Exercise —
Pick out the lines in the listing below that contain the word "rotated" and copy them.

Records —

━━━

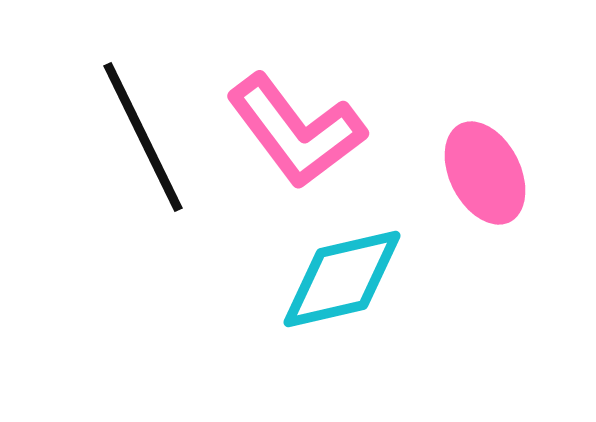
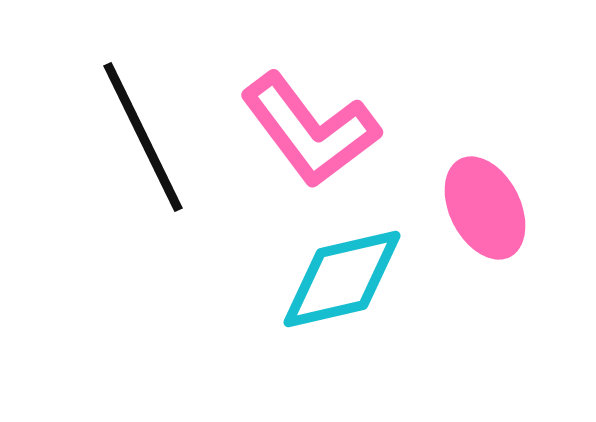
pink L-shape: moved 14 px right, 1 px up
pink ellipse: moved 35 px down
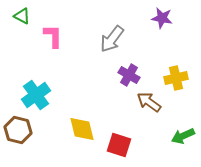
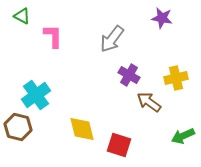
brown hexagon: moved 3 px up
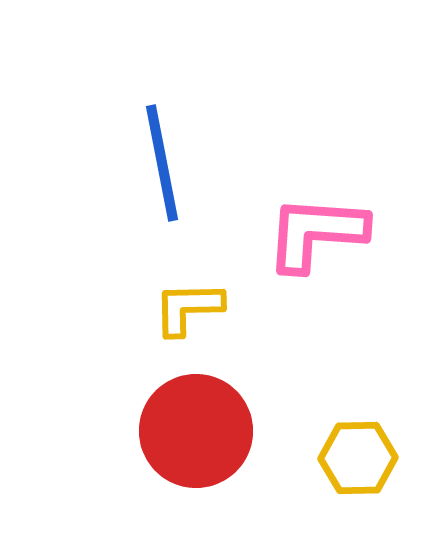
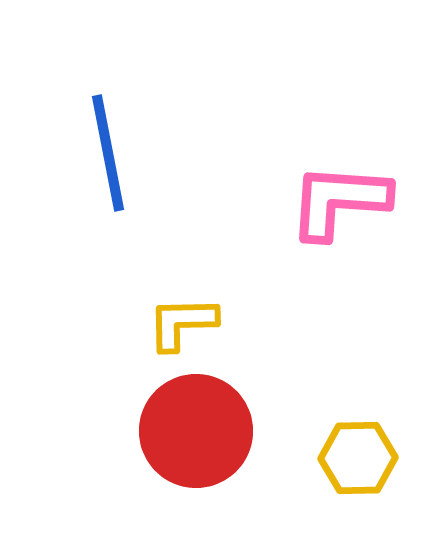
blue line: moved 54 px left, 10 px up
pink L-shape: moved 23 px right, 32 px up
yellow L-shape: moved 6 px left, 15 px down
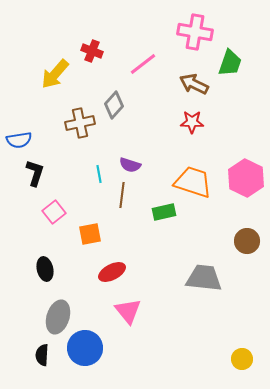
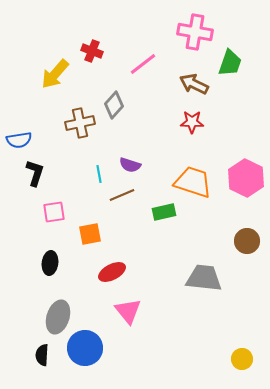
brown line: rotated 60 degrees clockwise
pink square: rotated 30 degrees clockwise
black ellipse: moved 5 px right, 6 px up; rotated 20 degrees clockwise
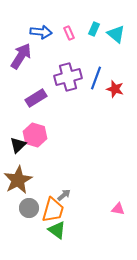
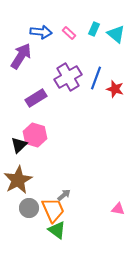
pink rectangle: rotated 24 degrees counterclockwise
purple cross: rotated 16 degrees counterclockwise
black triangle: moved 1 px right
orange trapezoid: rotated 40 degrees counterclockwise
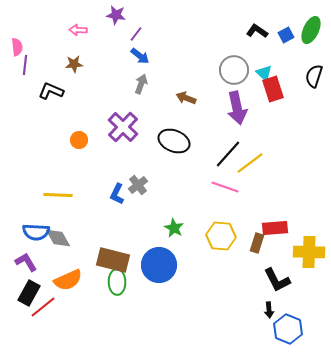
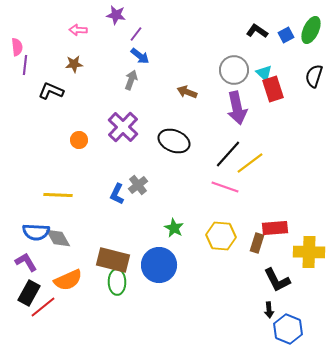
gray arrow at (141, 84): moved 10 px left, 4 px up
brown arrow at (186, 98): moved 1 px right, 6 px up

━━━

Final answer —
brown line: rotated 60 degrees clockwise
pink square: rotated 30 degrees clockwise
black ellipse: moved 5 px right, 6 px up; rotated 20 degrees clockwise
pink rectangle: rotated 24 degrees counterclockwise
purple cross: rotated 16 degrees counterclockwise
orange trapezoid: rotated 40 degrees counterclockwise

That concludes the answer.